● **ACTION ITEM**
Pull out all lines from the listing below in which the word "none" appears.
RECORDS: Begin
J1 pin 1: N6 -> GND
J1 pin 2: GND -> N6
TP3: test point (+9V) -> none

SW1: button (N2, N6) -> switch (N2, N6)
RECORDS: End
RECORDS: Begin
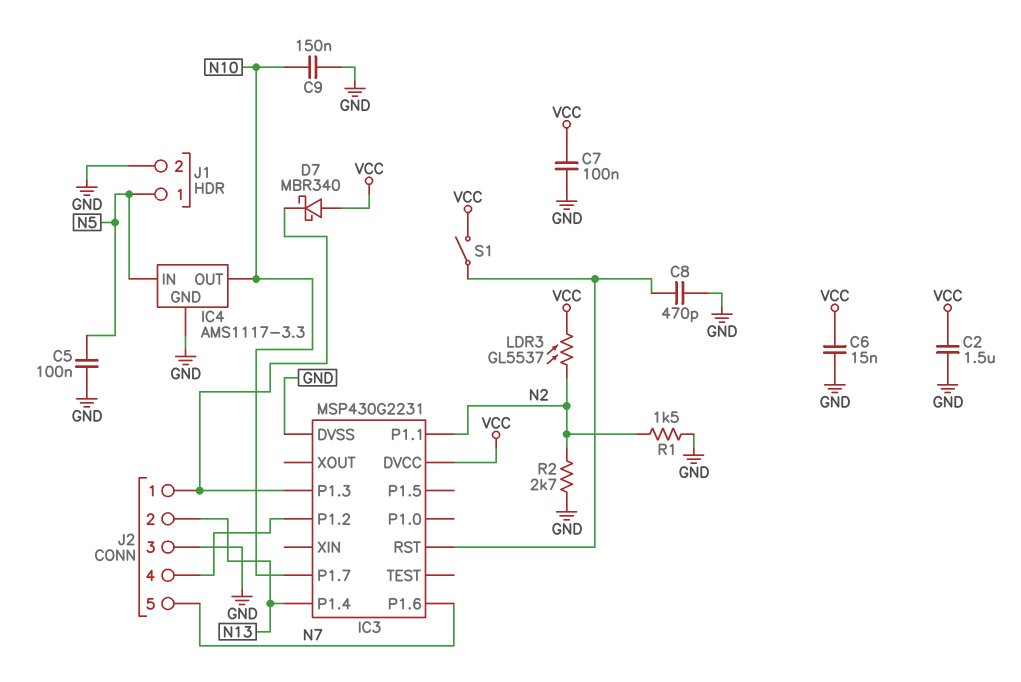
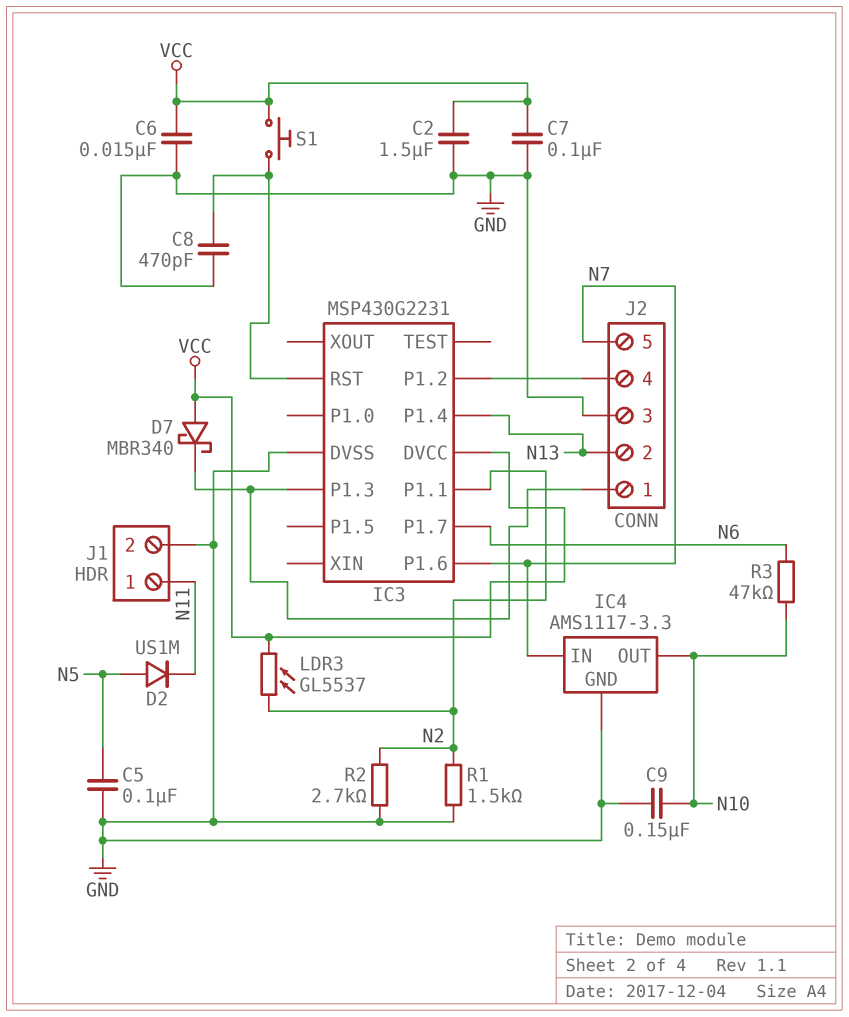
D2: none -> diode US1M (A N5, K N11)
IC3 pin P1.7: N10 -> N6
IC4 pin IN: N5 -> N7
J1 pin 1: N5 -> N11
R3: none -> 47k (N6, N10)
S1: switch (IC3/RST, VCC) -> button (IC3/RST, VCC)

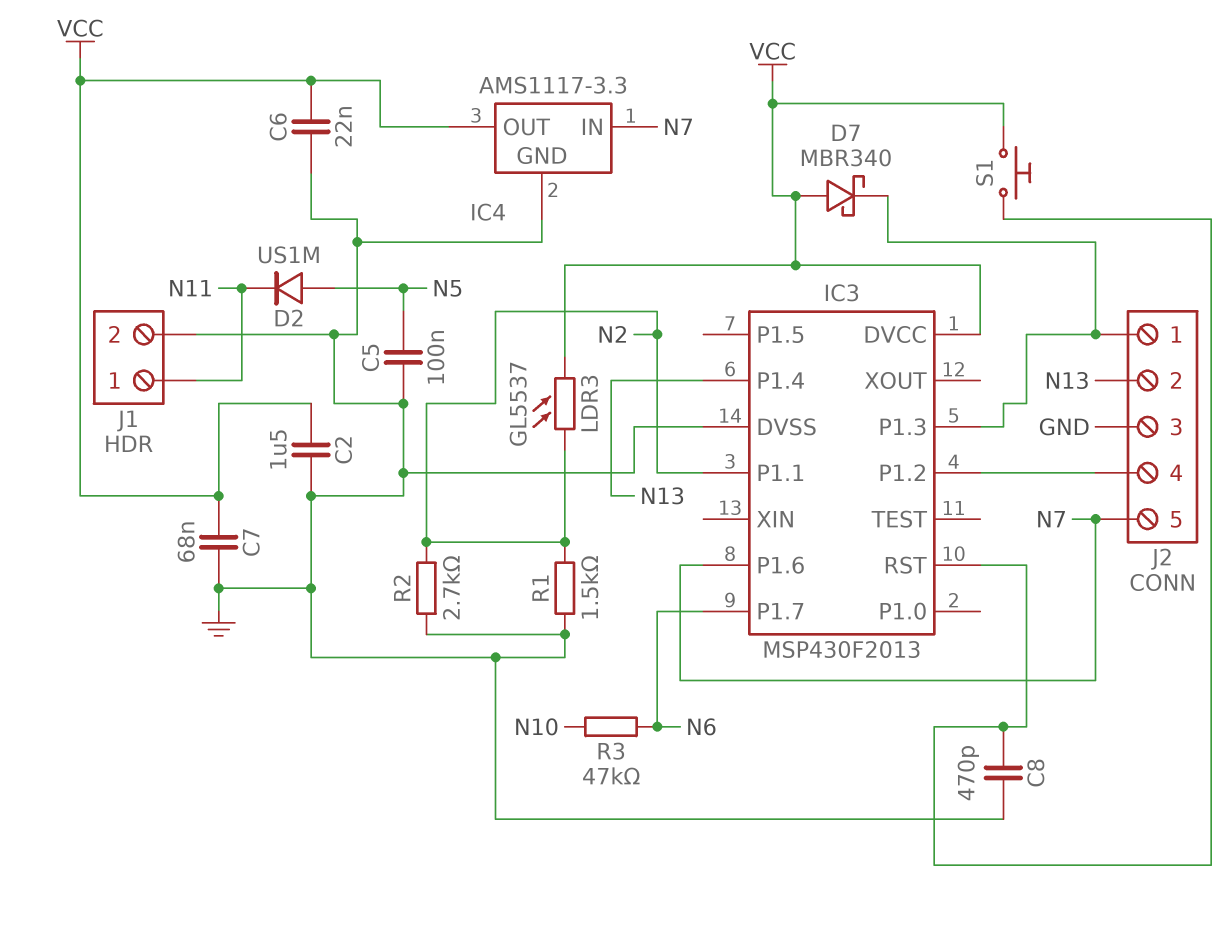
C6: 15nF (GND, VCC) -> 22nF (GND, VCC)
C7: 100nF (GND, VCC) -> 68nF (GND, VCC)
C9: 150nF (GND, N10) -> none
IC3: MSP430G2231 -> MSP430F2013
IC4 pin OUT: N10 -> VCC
RECORDS: End
● **EXPECTED ANSWER**
TP3: test point (+9V) -> none
D2: none -> diode US1M (A N5, K N11)
R3: none -> 47k (N6, N10)
C9: 150nF (GND, N10) -> none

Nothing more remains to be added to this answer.